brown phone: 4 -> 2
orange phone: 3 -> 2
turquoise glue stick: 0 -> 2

-.-.-

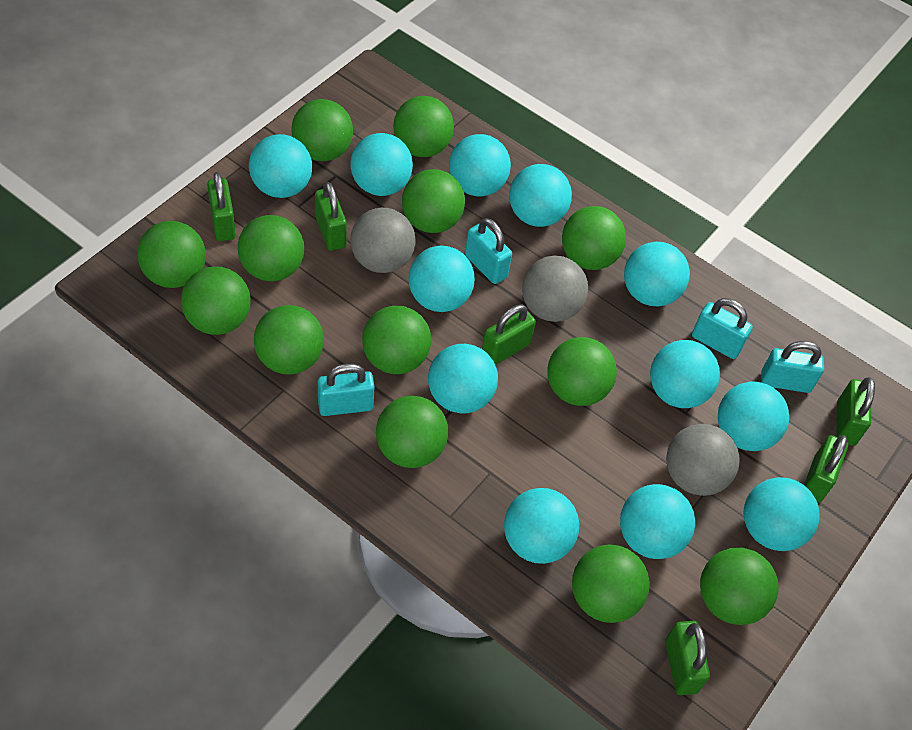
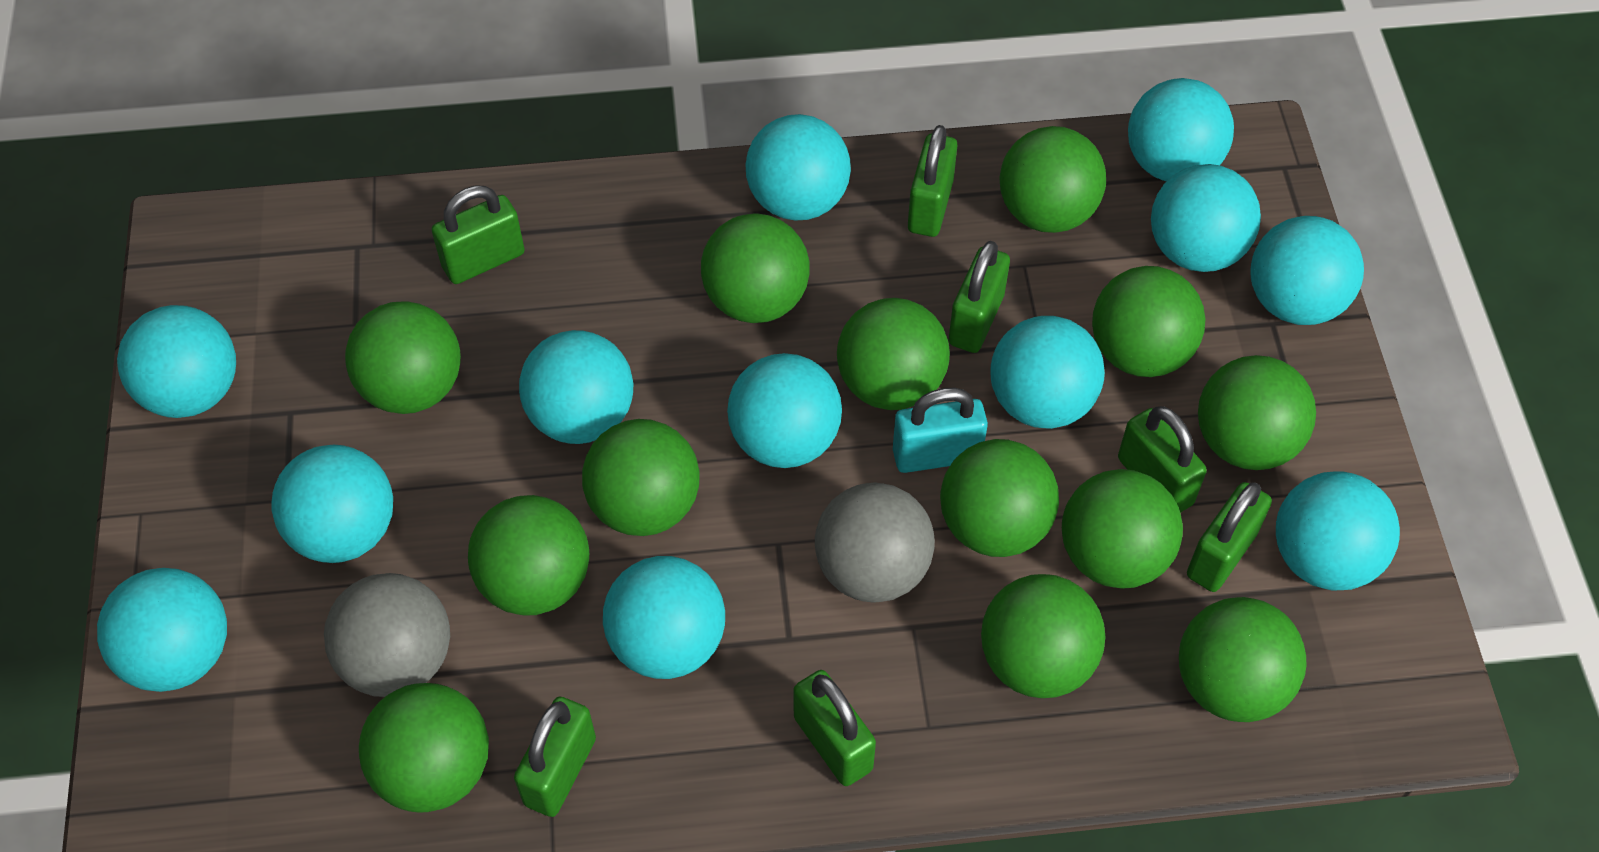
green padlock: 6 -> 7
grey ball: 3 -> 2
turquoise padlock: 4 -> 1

-.-.-

## WHAT IS BEING ASKED
Please write out, exactly as they appear above, only the lines in the stretch from the line with "brown phone: 4 -> 2" through the line with "turquoise glue stick: 0 -> 2".

## SOLUTION TO THIS TASK
brown phone: 4 -> 2
orange phone: 3 -> 2
turquoise glue stick: 0 -> 2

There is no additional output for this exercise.